Stored items from a collection
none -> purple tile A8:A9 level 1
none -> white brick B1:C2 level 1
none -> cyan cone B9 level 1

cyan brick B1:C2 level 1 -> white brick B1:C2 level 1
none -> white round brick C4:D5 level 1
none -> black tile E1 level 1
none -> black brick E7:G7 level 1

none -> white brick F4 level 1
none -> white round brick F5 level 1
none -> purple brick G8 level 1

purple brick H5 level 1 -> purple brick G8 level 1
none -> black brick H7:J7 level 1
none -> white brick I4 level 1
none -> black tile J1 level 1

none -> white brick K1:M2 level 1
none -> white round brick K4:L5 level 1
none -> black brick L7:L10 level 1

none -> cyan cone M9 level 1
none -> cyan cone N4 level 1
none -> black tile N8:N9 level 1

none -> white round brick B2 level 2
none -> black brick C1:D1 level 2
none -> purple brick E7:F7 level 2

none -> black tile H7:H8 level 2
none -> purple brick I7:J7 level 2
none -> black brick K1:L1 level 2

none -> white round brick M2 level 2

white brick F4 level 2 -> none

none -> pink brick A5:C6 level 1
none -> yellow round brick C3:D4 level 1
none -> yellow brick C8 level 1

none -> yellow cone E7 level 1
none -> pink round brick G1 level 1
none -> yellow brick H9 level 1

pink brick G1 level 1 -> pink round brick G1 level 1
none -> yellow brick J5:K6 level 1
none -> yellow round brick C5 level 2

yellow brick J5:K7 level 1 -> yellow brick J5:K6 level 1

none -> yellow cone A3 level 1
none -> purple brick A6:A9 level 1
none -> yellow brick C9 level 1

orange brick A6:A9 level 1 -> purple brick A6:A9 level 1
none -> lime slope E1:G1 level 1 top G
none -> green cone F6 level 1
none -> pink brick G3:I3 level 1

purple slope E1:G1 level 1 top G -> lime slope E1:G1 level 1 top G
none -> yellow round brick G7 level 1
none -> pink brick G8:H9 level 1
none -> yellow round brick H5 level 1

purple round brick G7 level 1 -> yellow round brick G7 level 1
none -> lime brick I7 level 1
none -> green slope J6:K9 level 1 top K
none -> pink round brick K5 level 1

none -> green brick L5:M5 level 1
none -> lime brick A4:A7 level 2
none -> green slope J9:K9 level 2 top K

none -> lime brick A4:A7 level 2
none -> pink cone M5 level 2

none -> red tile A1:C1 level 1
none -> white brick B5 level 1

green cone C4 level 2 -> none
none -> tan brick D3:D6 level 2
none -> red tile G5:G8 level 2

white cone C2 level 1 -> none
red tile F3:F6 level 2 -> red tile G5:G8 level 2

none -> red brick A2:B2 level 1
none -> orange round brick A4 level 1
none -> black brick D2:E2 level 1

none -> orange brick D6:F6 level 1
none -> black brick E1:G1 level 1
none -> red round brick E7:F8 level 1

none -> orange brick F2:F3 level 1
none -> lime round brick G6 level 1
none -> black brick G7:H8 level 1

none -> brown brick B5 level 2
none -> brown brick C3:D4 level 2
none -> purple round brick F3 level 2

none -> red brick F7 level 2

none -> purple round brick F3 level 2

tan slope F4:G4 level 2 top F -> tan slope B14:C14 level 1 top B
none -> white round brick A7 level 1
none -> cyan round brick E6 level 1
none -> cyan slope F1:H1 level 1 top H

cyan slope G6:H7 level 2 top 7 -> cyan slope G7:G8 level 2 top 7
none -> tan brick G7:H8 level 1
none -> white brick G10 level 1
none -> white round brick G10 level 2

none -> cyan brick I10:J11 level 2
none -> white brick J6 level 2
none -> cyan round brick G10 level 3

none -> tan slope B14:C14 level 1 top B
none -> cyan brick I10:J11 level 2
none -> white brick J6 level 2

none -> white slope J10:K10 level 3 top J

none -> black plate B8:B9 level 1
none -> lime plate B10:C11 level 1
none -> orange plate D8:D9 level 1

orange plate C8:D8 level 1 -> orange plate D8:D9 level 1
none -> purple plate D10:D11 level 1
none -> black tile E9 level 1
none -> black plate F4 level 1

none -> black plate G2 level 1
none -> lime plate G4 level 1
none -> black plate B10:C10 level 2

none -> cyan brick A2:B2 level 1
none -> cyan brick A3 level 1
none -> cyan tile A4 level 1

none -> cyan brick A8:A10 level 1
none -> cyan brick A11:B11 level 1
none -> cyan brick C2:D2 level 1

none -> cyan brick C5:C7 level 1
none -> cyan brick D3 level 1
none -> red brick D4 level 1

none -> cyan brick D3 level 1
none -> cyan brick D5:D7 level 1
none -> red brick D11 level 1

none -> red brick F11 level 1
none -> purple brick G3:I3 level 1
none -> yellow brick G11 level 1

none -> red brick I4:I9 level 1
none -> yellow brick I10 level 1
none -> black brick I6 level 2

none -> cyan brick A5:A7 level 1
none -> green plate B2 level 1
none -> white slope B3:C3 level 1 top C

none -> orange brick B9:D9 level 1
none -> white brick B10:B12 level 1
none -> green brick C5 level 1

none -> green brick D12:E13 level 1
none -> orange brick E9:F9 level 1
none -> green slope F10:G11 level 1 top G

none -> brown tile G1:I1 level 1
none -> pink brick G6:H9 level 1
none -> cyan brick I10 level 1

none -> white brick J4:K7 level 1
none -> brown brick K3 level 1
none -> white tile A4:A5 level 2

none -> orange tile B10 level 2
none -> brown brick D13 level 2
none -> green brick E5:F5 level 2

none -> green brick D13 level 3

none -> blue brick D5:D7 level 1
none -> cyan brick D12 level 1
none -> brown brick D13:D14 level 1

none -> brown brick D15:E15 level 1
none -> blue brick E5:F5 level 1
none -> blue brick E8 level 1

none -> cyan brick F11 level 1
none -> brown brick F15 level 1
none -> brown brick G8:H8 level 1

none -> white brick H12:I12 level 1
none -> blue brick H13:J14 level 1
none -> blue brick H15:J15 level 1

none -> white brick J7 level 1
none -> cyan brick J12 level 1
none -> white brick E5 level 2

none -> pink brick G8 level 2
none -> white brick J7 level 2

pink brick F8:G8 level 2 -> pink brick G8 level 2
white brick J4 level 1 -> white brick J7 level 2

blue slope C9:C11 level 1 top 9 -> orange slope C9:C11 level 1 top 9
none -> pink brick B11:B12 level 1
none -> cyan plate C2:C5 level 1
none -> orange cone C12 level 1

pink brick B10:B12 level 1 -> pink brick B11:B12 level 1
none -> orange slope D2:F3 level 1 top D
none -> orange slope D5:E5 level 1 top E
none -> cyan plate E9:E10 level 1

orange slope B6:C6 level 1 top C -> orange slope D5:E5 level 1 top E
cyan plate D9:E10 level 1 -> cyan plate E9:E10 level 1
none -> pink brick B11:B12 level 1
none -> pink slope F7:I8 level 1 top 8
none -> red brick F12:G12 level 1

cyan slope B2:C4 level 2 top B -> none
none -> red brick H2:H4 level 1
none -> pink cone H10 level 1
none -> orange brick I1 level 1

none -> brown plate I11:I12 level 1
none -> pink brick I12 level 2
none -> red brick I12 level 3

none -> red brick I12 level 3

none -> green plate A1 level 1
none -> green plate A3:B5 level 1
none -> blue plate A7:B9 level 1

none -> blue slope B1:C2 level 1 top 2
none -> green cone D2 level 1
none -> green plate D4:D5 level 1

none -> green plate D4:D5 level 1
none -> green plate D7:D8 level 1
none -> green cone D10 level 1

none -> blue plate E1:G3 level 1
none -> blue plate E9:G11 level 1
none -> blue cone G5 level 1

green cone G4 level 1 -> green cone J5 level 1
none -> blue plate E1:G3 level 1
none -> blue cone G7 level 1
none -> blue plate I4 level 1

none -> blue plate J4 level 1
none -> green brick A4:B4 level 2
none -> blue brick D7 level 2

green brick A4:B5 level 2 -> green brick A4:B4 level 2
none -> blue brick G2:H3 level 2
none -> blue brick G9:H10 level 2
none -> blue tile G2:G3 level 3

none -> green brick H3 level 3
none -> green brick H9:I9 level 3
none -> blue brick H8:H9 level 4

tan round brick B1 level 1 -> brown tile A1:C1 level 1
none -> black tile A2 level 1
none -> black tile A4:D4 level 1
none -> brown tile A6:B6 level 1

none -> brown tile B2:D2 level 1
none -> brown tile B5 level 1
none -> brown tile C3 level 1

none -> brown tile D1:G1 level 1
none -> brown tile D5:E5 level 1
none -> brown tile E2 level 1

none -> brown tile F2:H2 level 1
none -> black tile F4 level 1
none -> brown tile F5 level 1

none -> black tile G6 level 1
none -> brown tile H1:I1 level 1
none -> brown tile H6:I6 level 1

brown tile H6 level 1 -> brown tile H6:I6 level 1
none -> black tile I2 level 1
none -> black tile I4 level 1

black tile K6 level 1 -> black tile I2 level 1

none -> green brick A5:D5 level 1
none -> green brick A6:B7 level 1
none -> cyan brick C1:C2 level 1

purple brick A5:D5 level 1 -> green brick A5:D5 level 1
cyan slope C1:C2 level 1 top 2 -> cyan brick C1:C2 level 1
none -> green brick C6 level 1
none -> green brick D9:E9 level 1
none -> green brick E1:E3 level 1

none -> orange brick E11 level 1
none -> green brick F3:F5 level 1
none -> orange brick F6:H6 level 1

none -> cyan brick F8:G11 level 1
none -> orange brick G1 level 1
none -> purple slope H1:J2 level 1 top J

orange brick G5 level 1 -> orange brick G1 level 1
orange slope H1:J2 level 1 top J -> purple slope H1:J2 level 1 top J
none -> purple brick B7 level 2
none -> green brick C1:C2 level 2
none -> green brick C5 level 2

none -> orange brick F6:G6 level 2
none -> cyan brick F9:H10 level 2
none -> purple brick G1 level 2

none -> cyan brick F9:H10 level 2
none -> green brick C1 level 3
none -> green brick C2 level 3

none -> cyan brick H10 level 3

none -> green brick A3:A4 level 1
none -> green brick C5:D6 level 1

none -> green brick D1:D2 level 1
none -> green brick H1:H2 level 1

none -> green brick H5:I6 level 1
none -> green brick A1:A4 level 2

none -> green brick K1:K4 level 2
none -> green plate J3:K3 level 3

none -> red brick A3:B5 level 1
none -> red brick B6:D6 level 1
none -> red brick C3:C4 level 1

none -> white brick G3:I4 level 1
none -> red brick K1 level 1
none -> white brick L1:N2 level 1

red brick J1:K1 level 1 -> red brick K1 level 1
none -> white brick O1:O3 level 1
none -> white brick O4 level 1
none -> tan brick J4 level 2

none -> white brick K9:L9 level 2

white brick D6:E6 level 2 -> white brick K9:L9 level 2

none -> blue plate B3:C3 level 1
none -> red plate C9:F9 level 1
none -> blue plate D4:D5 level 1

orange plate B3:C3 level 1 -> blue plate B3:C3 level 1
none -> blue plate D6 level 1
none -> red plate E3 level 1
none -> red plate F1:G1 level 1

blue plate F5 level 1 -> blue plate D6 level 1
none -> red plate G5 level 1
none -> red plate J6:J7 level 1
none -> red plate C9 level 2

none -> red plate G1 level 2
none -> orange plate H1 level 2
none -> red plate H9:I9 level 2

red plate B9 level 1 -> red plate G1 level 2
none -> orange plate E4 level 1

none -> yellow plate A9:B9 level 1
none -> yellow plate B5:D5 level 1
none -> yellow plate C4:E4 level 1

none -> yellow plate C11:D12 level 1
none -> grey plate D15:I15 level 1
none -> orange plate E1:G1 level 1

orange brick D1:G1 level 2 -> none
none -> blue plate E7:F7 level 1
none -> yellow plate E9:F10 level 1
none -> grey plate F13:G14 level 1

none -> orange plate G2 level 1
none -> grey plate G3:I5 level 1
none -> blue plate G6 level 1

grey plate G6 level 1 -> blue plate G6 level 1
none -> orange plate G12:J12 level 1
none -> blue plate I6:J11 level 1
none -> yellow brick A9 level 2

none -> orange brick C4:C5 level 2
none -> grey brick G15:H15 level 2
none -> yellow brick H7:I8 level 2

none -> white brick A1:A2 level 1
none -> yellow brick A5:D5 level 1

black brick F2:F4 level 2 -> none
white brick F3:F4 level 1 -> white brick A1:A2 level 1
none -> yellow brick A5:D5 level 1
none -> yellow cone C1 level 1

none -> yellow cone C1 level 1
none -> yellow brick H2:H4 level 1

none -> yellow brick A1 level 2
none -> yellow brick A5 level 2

Work required – All that belongs in the answer is the lines from the start of the entries above through the line containing "none -> cyan cone N4 level 1", each given exactly.

Solution for this exercise –
none -> purple tile A8:A9 level 1
none -> white brick B1:C2 level 1
none -> cyan cone B9 level 1

cyan brick B1:C2 level 1 -> white brick B1:C2 level 1
none -> white round brick C4:D5 level 1
none -> black tile E1 level 1
none -> black brick E7:G7 level 1

none -> white brick F4 level 1
none -> white round brick F5 level 1
none -> purple brick G8 level 1

purple brick H5 level 1 -> purple brick G8 level 1
none -> black brick H7:J7 level 1
none -> white brick I4 level 1
none -> black tile J1 level 1

none -> white brick K1:M2 level 1
none -> white round brick K4:L5 level 1
none -> black brick L7:L10 level 1

none -> cyan cone M9 level 1
none -> cyan cone N4 level 1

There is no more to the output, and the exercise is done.